#### TASK DESCRIPTION:
Starting at the line below holding "(276, 404) = (538, 396): red" and stopping at the line holding "(516, 429) = (618, 239): blue", print every line exactly, both ends included, and leave the rest out.

#### MATERIAL TO PROCESS:

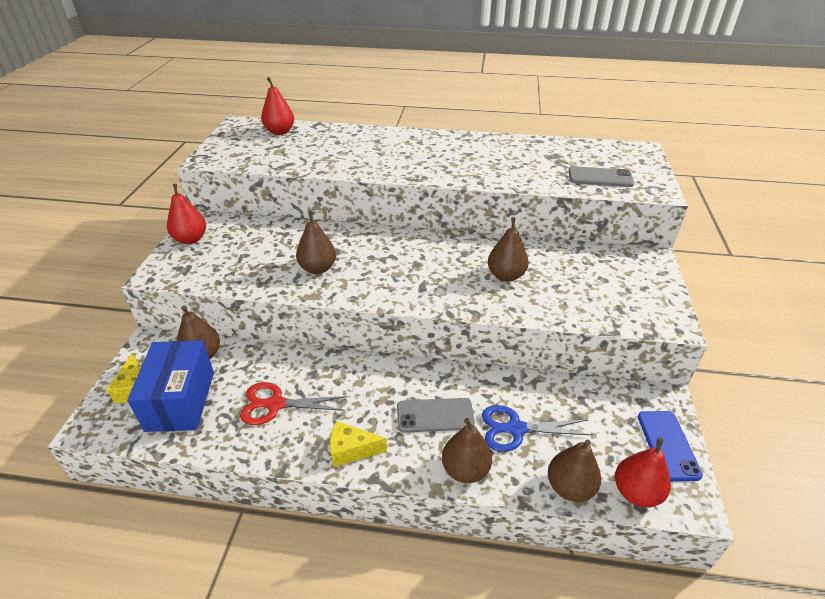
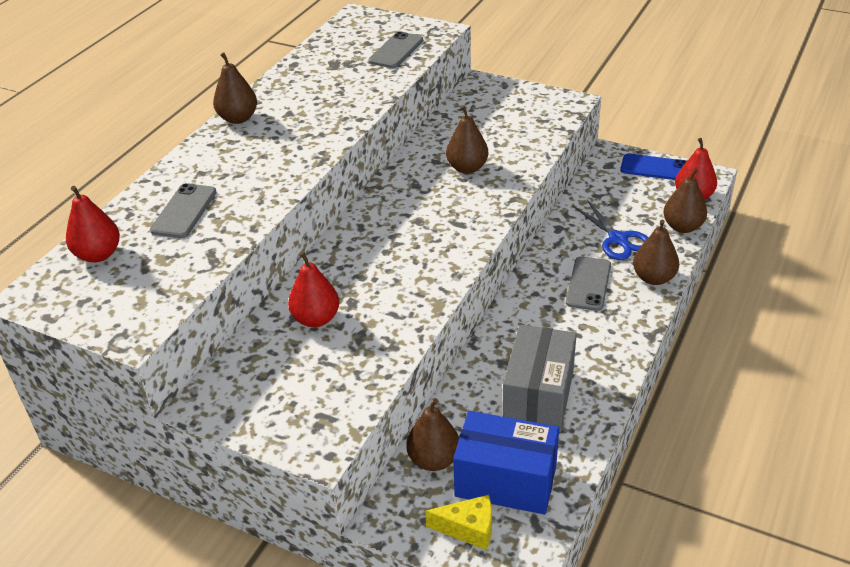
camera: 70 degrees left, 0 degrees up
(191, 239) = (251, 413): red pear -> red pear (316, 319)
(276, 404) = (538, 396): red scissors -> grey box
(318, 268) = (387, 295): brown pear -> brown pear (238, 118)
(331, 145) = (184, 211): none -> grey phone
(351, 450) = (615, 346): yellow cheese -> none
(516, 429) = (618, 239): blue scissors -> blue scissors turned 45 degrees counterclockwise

==

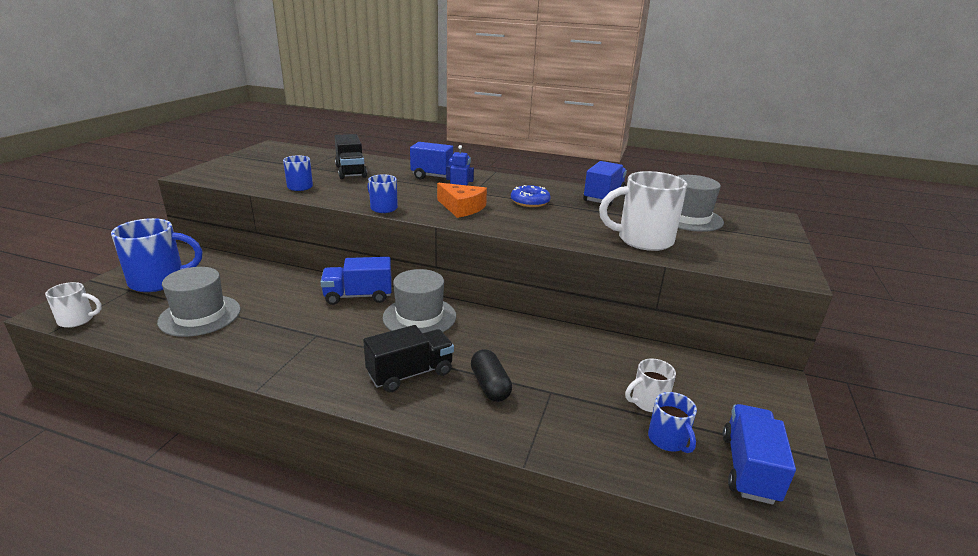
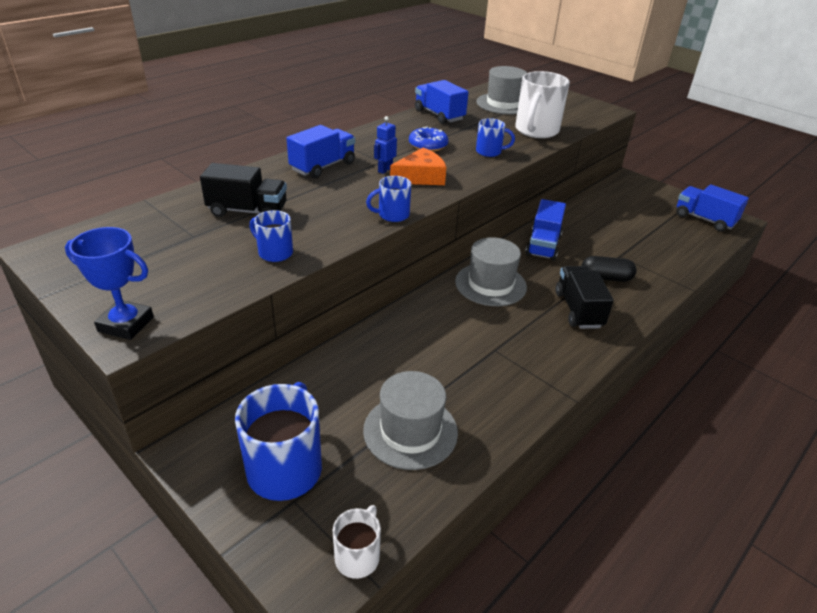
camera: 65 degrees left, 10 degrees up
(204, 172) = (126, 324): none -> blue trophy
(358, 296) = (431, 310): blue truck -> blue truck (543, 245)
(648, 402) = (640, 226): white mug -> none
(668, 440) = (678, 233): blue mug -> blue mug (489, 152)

#### TASK RESULT:
(276, 404) = (538, 396): red scissors -> grey box
(318, 268) = (387, 295): brown pear -> brown pear (238, 118)
(331, 145) = (184, 211): none -> grey phone
(351, 450) = (615, 346): yellow cheese -> none
(516, 429) = (618, 239): blue scissors -> blue scissors turned 45 degrees counterclockwise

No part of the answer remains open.